--- EXERCISE DATA ---
——————————

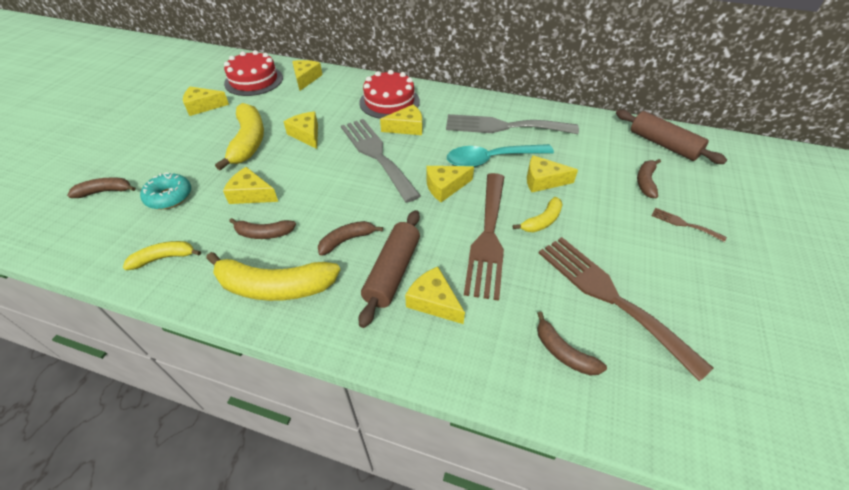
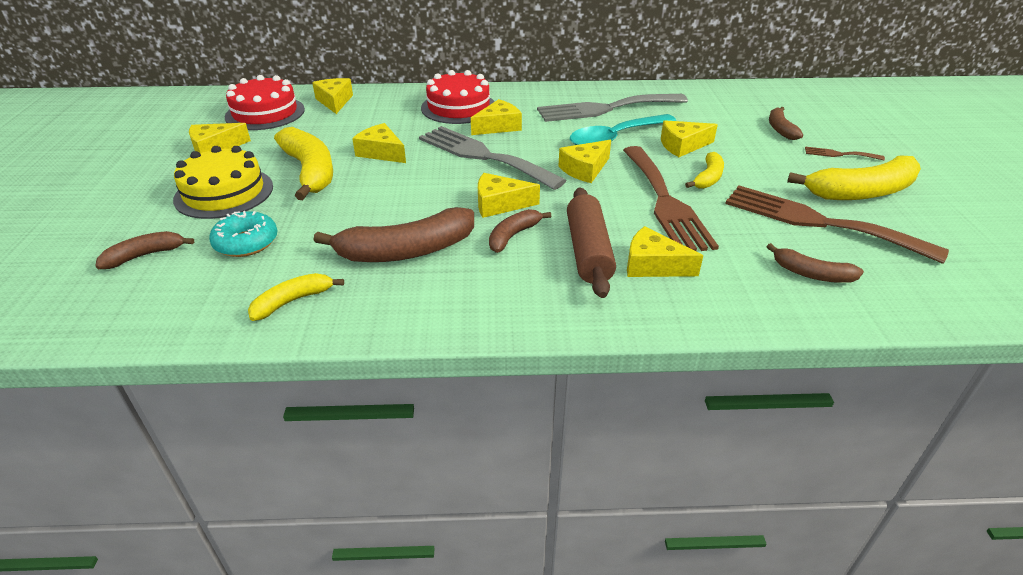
camera: 20 degrees left, 10 degrees down
(184, 148) = (224, 193): none -> yellow cake
(251, 194) = (358, 219): yellow cheese -> yellow cheese (500, 204)
(264, 233) = (406, 251): brown banana -> brown banana, size x1.84
(275, 287) = (462, 294): yellow banana -> yellow banana (861, 192)
(663, 144) = (773, 98): brown rolling pin -> none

——————————

--- BRIEF ---
Wherever the string "banana" appears in the entries, copy that line.

--- TASK RESULT ---
(264, 233) = (406, 251): brown banana -> brown banana, size x1.84
(275, 287) = (462, 294): yellow banana -> yellow banana (861, 192)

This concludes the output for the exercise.